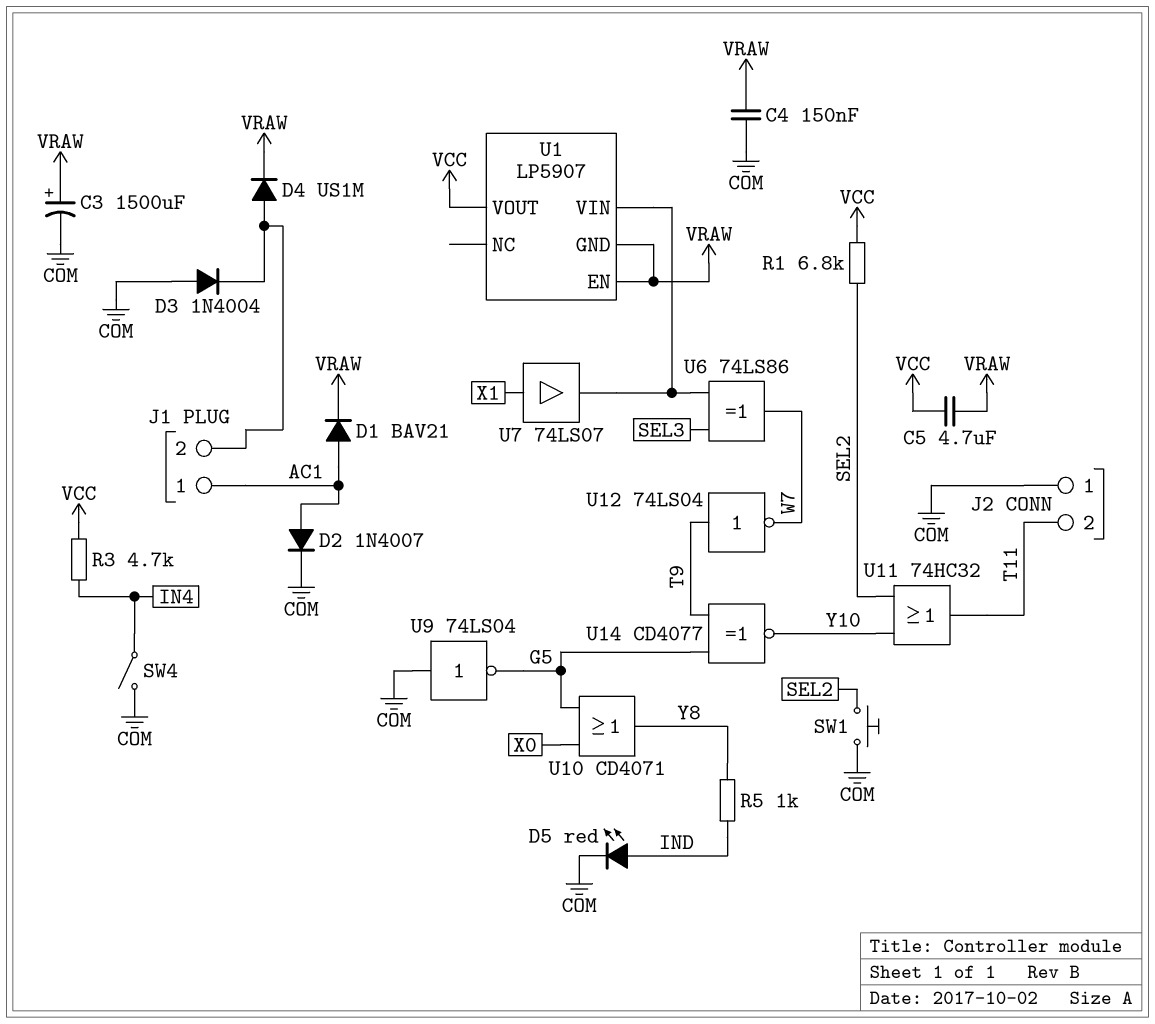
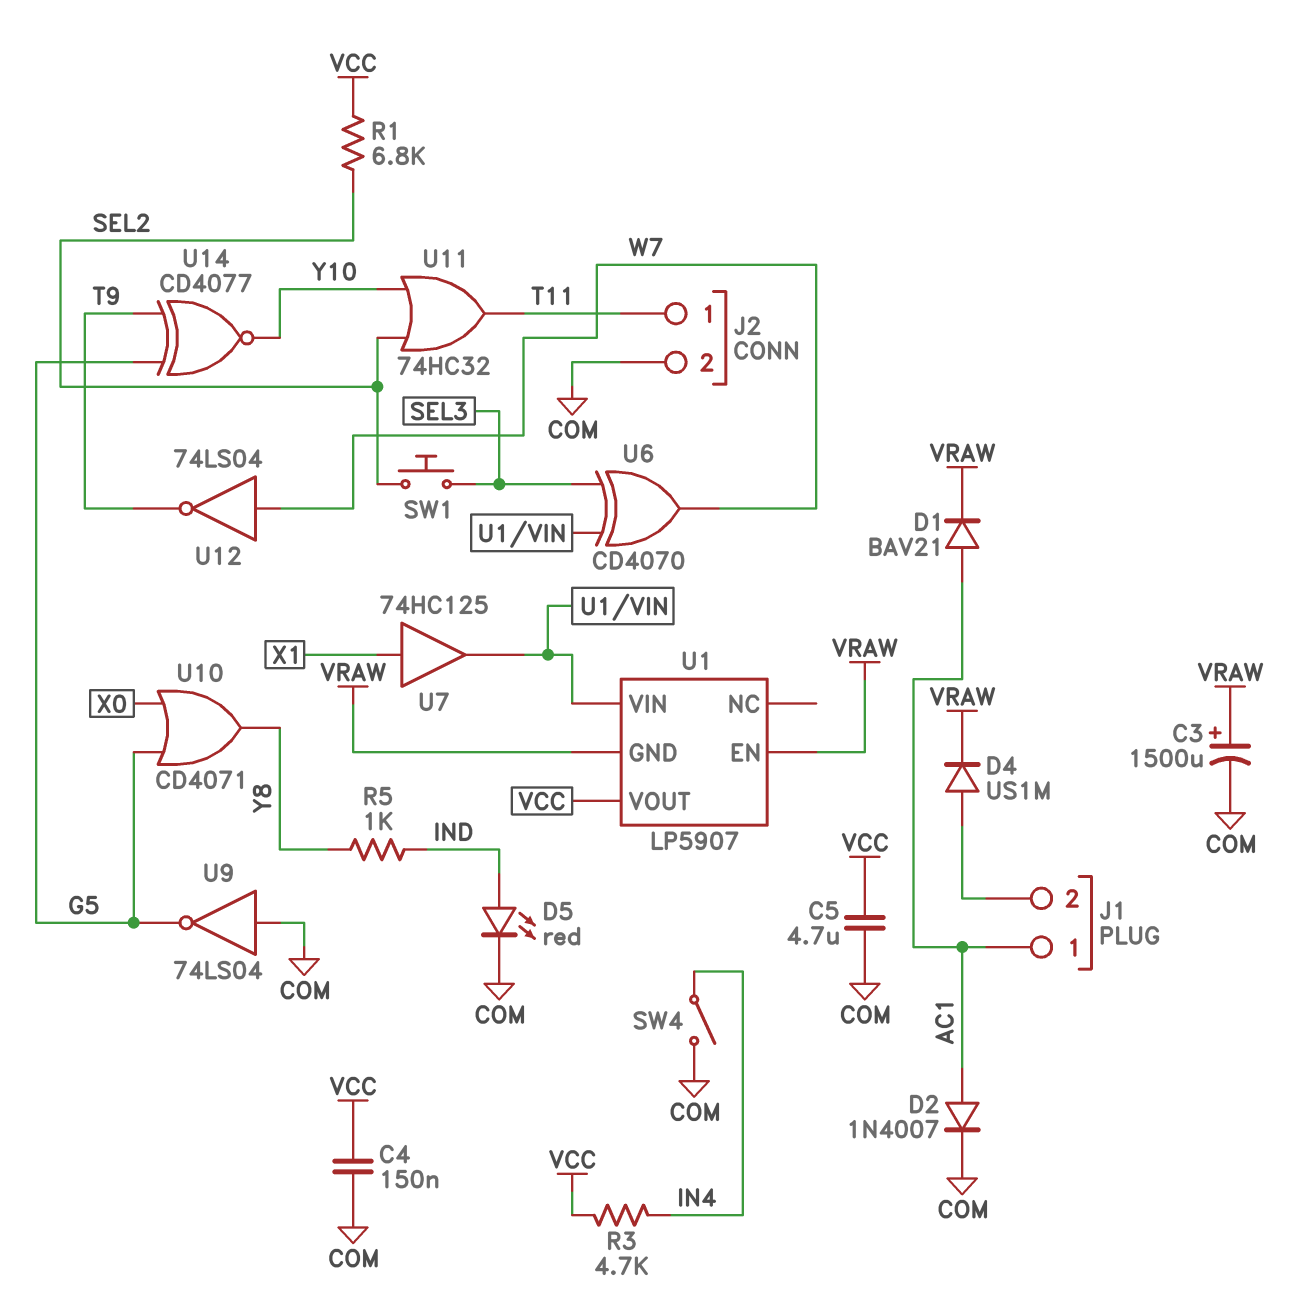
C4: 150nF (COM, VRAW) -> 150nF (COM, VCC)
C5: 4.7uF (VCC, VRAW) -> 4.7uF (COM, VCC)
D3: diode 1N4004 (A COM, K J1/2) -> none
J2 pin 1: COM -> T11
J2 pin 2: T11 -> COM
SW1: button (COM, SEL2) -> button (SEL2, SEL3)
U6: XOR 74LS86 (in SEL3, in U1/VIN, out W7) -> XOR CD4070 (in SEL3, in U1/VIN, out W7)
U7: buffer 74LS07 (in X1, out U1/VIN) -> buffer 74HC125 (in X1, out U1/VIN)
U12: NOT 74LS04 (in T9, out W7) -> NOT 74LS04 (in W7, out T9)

**********

Exercise prompt: Exactly the lines from the one holding "J2 pin 1: COM -> T11" to the final line of the listing, both included, must make up the answer.

Solution:
J2 pin 1: COM -> T11
J2 pin 2: T11 -> COM
SW1: button (COM, SEL2) -> button (SEL2, SEL3)
U6: XOR 74LS86 (in SEL3, in U1/VIN, out W7) -> XOR CD4070 (in SEL3, in U1/VIN, out W7)
U7: buffer 74LS07 (in X1, out U1/VIN) -> buffer 74HC125 (in X1, out U1/VIN)
U12: NOT 74LS04 (in T9, out W7) -> NOT 74LS04 (in W7, out T9)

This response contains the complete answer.